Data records
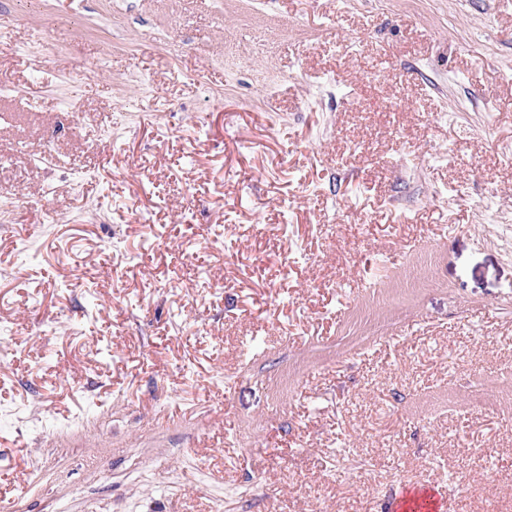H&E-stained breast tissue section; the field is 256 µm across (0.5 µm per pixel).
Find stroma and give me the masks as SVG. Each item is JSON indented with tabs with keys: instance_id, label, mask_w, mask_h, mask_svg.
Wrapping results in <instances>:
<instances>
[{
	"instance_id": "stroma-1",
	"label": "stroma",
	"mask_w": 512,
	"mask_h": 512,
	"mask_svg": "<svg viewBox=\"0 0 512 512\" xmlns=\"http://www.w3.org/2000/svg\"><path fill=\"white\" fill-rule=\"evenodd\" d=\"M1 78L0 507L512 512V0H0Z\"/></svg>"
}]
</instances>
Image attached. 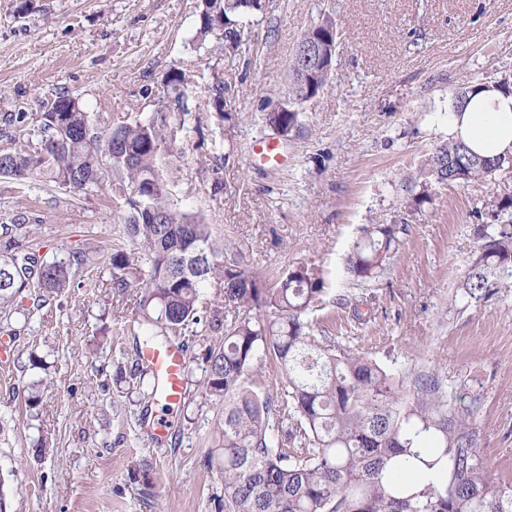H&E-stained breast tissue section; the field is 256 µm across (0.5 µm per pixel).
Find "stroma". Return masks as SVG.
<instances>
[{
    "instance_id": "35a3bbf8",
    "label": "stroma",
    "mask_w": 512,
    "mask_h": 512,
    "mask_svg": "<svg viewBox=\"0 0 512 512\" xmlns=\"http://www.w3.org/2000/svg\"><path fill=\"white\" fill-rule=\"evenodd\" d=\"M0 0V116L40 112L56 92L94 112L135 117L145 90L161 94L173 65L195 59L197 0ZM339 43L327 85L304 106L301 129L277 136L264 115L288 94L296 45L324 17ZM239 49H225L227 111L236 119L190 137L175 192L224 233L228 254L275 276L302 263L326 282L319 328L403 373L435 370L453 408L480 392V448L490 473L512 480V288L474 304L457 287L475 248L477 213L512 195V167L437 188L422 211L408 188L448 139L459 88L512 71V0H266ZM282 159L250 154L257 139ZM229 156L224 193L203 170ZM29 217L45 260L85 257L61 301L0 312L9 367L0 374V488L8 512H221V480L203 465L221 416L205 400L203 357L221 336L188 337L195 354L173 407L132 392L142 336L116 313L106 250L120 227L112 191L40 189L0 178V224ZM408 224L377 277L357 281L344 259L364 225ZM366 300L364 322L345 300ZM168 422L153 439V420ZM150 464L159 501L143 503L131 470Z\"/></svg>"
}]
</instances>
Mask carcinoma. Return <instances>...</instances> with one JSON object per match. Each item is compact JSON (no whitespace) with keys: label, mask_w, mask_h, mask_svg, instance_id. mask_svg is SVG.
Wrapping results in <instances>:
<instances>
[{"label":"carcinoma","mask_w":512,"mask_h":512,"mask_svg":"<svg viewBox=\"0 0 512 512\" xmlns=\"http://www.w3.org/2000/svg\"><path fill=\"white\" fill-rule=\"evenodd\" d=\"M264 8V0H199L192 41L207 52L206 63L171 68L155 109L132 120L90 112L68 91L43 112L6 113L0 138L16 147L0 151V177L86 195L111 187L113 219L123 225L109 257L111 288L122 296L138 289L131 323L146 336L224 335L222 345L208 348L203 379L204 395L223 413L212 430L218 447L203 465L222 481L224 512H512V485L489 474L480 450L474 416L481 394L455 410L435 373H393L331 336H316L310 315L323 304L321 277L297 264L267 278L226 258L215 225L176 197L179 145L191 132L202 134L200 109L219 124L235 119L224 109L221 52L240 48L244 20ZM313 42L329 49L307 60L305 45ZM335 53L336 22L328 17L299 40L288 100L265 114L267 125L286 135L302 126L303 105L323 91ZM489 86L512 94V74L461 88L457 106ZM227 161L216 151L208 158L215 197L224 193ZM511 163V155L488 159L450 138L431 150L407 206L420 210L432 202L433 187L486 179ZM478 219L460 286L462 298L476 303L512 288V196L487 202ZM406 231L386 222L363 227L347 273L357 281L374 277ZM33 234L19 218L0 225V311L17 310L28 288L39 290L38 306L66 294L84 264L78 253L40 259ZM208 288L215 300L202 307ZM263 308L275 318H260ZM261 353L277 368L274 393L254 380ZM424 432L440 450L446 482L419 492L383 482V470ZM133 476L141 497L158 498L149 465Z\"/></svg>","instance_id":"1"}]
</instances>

Problem details: Nothing but the lines from the line with "Mask carcinoma. Return" to the last line of the listing above should appear; please retype them exactly, both ends included.

The answer:
Mask carcinoma. Return <instances>...</instances> with one JSON object per match. Each item is compact JSON (no whitespace) with keys: label, mask_w, mask_h, mask_svg, instance_id. mask_svg is SVG.
Wrapping results in <instances>:
<instances>
[{"label":"carcinoma","mask_w":512,"mask_h":512,"mask_svg":"<svg viewBox=\"0 0 512 512\" xmlns=\"http://www.w3.org/2000/svg\"><path fill=\"white\" fill-rule=\"evenodd\" d=\"M264 8V0H199L192 41L207 52L206 63L171 68L155 109L132 120L90 112L68 91L43 112L6 113L0 138L16 147L0 151V177L86 195L111 187L113 219L123 225L109 257L111 288L122 296L138 289L131 323L146 336L224 335L222 345L208 348L203 379L204 395L223 413L212 430L218 447L203 465L222 481L224 512H512V485L489 474L480 450L474 416L481 394L455 410L435 373H393L331 336H316L310 315L323 304L321 277L297 264L267 278L226 258L215 225L176 197L179 145L191 132L202 134L200 109L219 124L235 119L224 109L221 52L240 48L244 20ZM313 42L329 49L307 60L305 45ZM335 53L336 22L328 17L299 40L288 100L265 114L267 125L286 135L302 126L303 105L323 91ZM489 86L512 94V74L461 88L457 106ZM227 161L216 151L208 158L215 197L224 193ZM511 163V155L488 159L450 138L431 150L407 206L420 210L432 202L433 187L486 179ZM478 219L460 286L462 298L476 303L512 288V196L487 202ZM406 231L386 222L363 227L347 273L357 281L374 277ZM33 234L19 218L0 225V311L17 310L28 288L39 290L38 306L66 294L84 264L78 253L40 259ZM208 288L215 300L202 307ZM263 308L275 318H260ZM261 353L277 368L274 393L254 380ZM424 432L440 450L446 482L419 492L383 482V470ZM133 476L141 497L158 498L149 465Z\"/></svg>","instance_id":"1"}]
</instances>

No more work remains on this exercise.